(Items from a dataset)
■ ■ ■ ■ ■ ■ ■

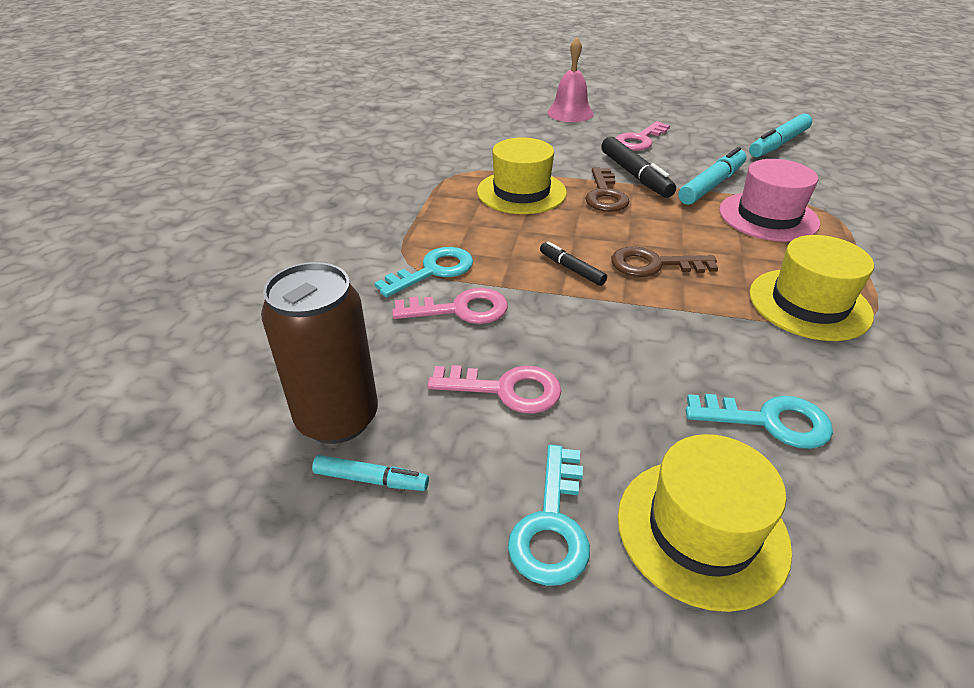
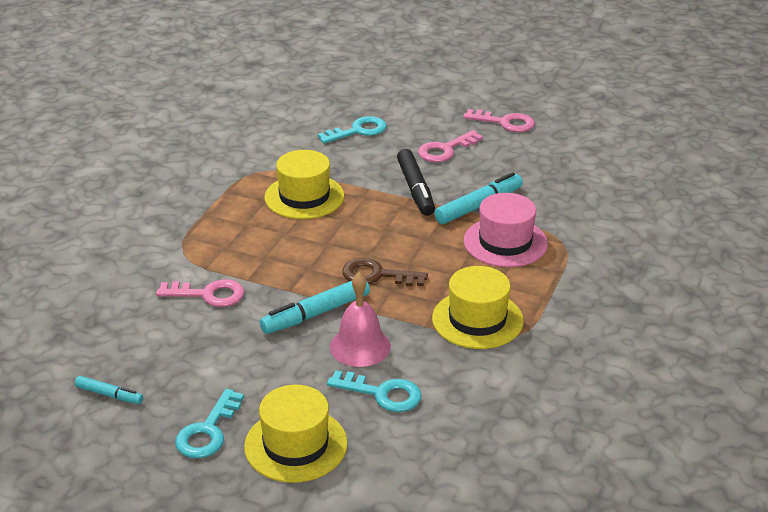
camera: 10 degrees right, 5 degrees down
(337, 418) = (98, 358): brown can -> none
(433, 271) = (200, 261): turquoise key -> turquoise key (358, 131)
(506, 389) = (216, 353): pink key -> pink key (505, 122)
(570, 113) = (397, 110): pink bell -> pink bell (360, 346)
(571, 269) = (309, 272): black marker -> none
(605, 195) = (376, 207): brown key -> none
(778, 144) = (577, 167): turquoise marker -> turquoise marker (315, 313)

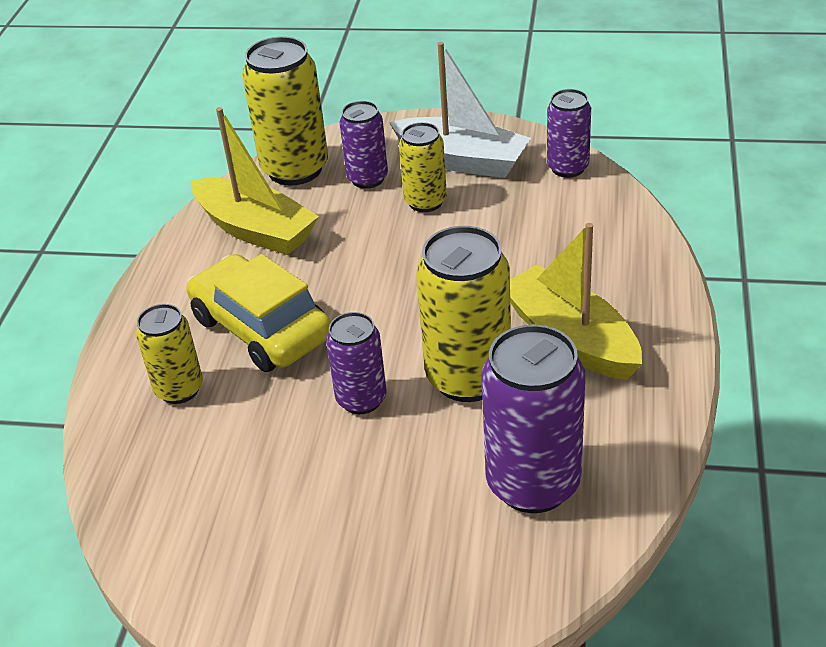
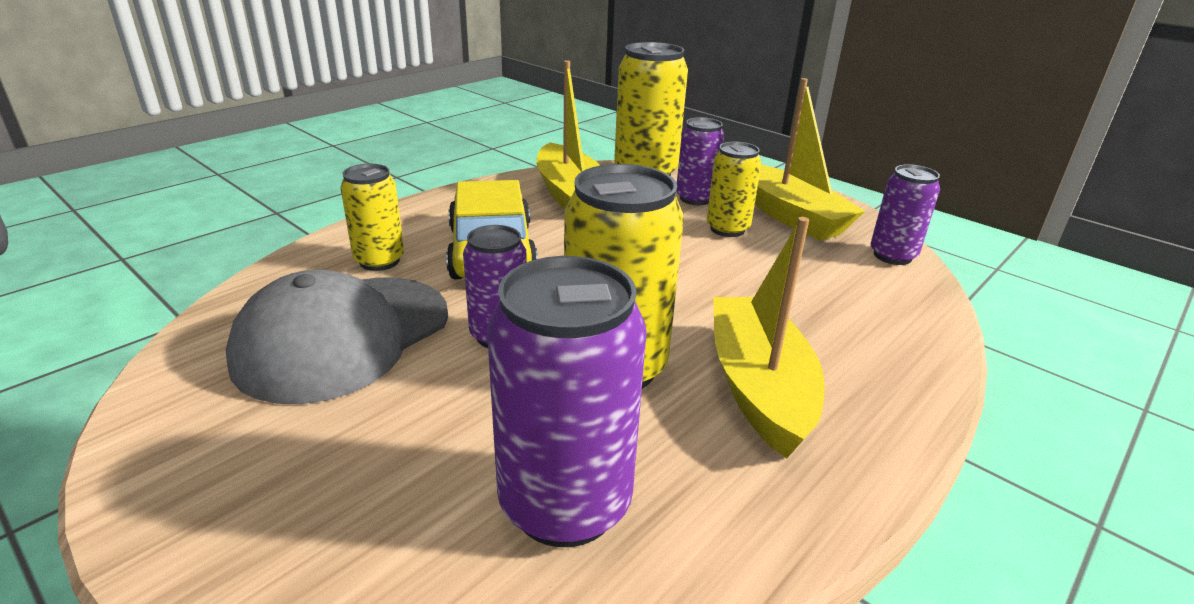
camera: 30 degrees right, 10 degrees down
(247, 467) = (343, 337): none -> grey cap
(462, 161) = (791, 216): white boat -> yellow boat

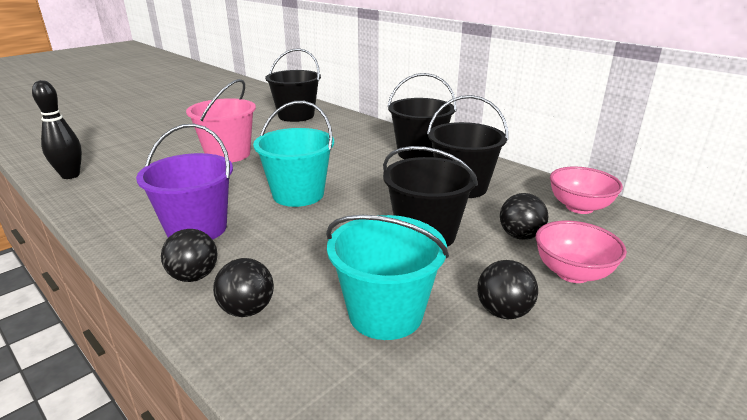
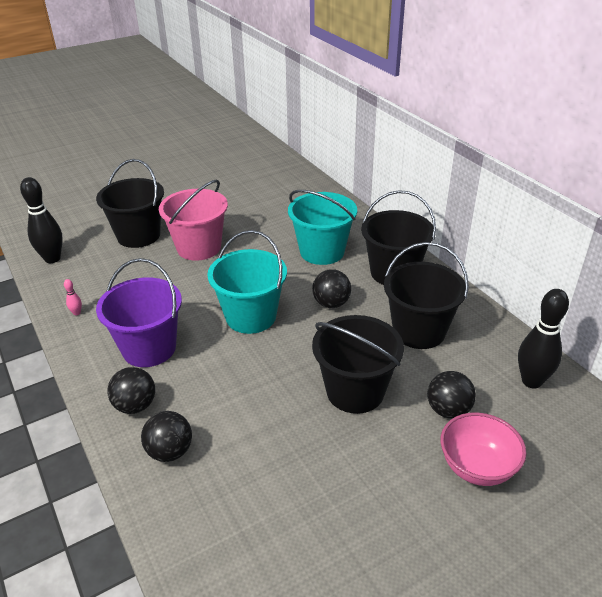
camera: 15 degrees right, 10 degrees up
(106, 211) = (77, 313): none -> pink bowling pin
(296, 116) = (282, 193): black bucket -> black bucket (138, 235)
(385, 313) = (283, 479): turquoise bucket -> turquoise bucket (322, 251)
(503, 312) = (388, 499): black ball -> black ball (331, 303)
(579, 207) = (531, 381): pink bowl -> black bowling pin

■ ■ ■ ■ ■ ■ ■

▶ _Work item_: Give again, exactly, every line from the one holding "(296, 116) = (282, 193): black" to the last line of the data.

▶ _Result of this exercise_:
(296, 116) = (282, 193): black bucket -> black bucket (138, 235)
(385, 313) = (283, 479): turquoise bucket -> turquoise bucket (322, 251)
(503, 312) = (388, 499): black ball -> black ball (331, 303)
(579, 207) = (531, 381): pink bowl -> black bowling pin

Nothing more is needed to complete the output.